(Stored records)
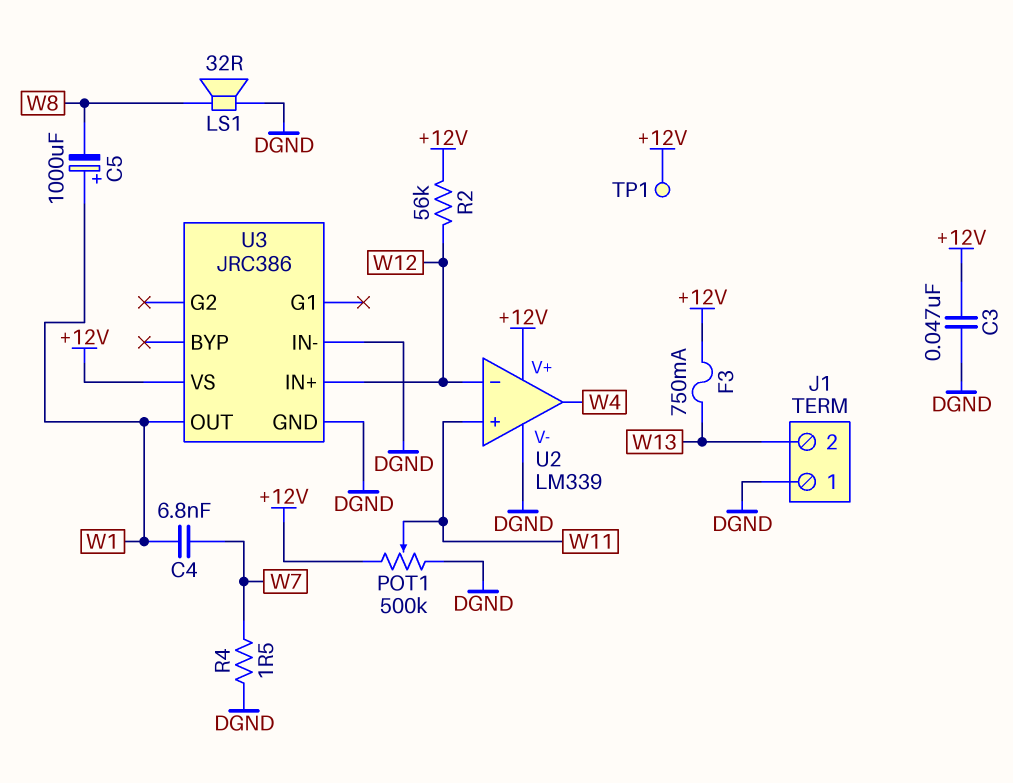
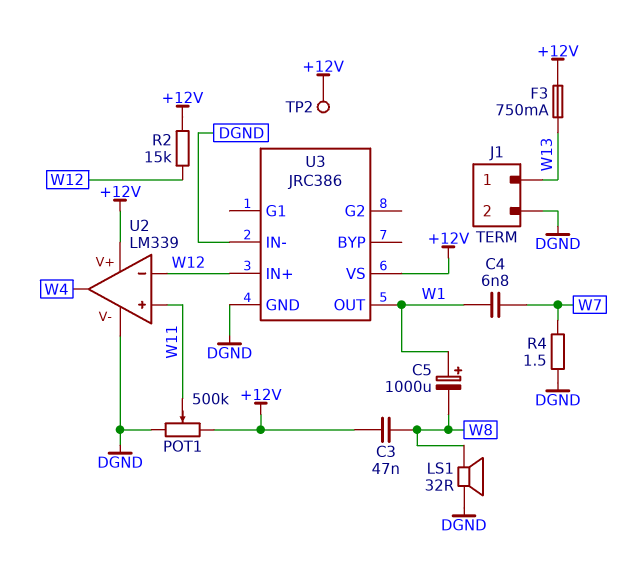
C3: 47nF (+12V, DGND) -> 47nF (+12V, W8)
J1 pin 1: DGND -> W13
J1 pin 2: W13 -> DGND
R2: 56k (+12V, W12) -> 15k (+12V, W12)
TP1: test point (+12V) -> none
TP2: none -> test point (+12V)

TASK PROMPT:
What is needed is an exact printout of every record above, with the pictures left out.

WRITTEN ANSWER:
C3: 47nF (+12V, DGND) -> 47nF (+12V, W8)
J1 pin 1: DGND -> W13
J1 pin 2: W13 -> DGND
R2: 56k (+12V, W12) -> 15k (+12V, W12)
TP1: test point (+12V) -> none
TP2: none -> test point (+12V)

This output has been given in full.